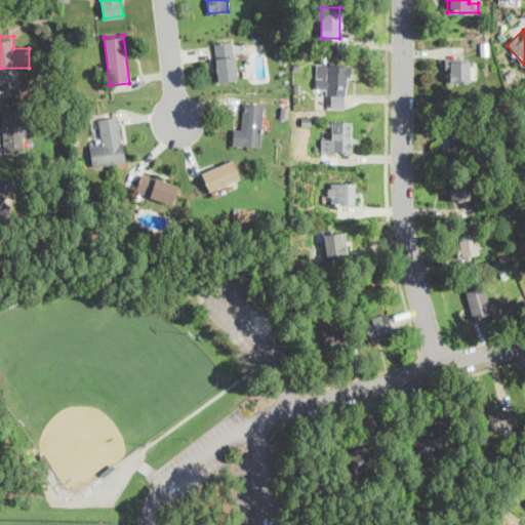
[(236,81),(234,40),(213,41),(216,82),(236,81)]
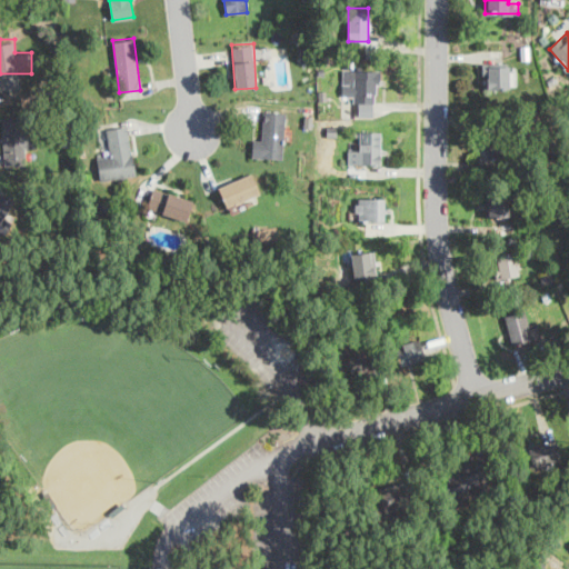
[(516,88),(516,62),(482,62),(482,88),(516,88)]
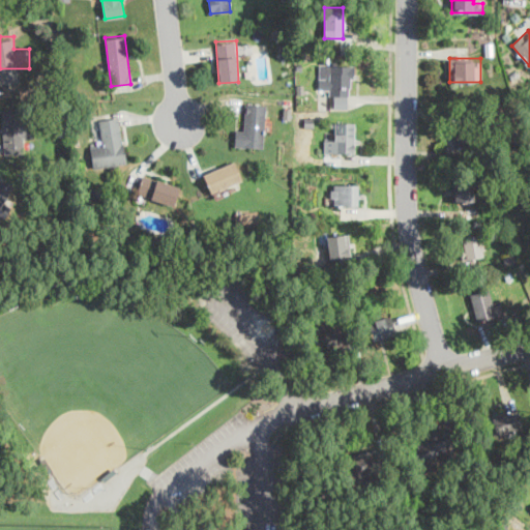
[(351,63),(329,63),(329,76),(318,76),(318,87),(329,87),(329,106),(351,106),(351,63)]
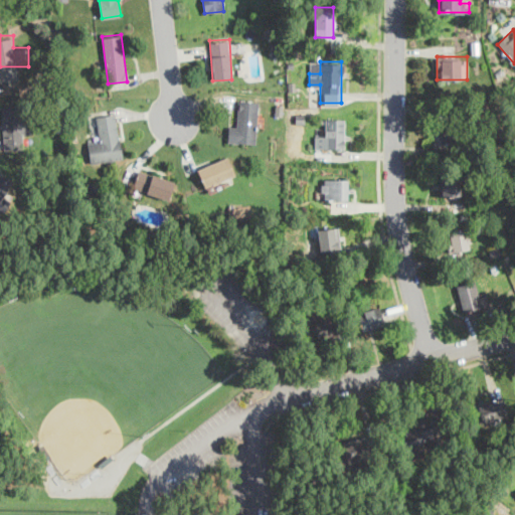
[(258,101),(236,100),(235,141),(255,142),(258,101)]
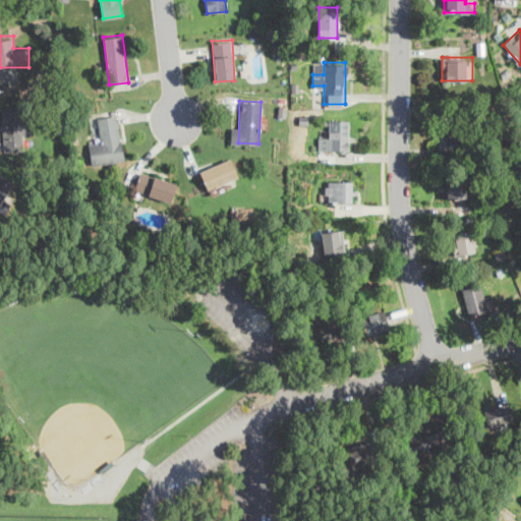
[(2,109),(2,151),(23,151),(23,136),(31,136),(31,109),(2,109)]
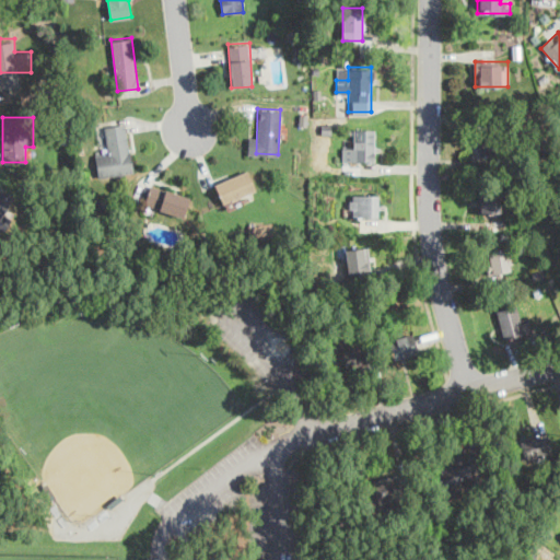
[(479,155),(509,155),(509,120),(479,120),(479,155)]
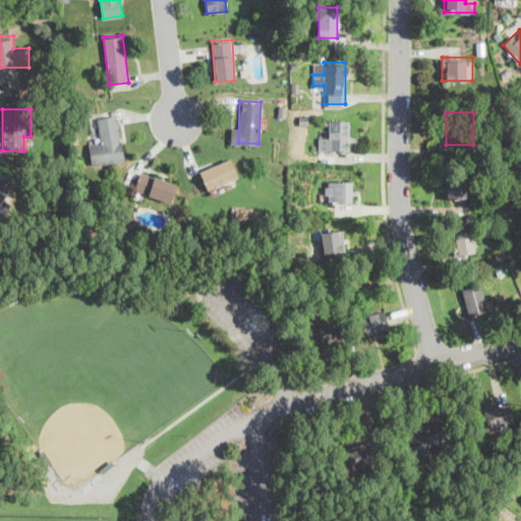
[(89,142),(92,165),(124,160),(117,114),(96,117),(100,140),(89,142)]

★ ★ ★ ★

* The problem: The records above are to be duplicated exactly, pictures left out.

* Task result:
[(236,81),(234,40),(213,41),(216,82),(236,81)]
[(516,88),(516,62),(482,62),(482,88),(516,88)]
[(351,63),(329,63),(329,76),(318,76),(318,87),(329,87),(329,106),(351,106),(351,63)]
[(258,101),(236,100),(235,141),(255,142),(258,101)]
[(2,109),(2,151),(23,151),(23,136),(31,136),(31,109),(2,109)]
[(479,155),(509,155),(509,120),(479,120),(479,155)]
[(89,142),(92,165),(124,160),(117,114),(96,117),(100,140),(89,142)]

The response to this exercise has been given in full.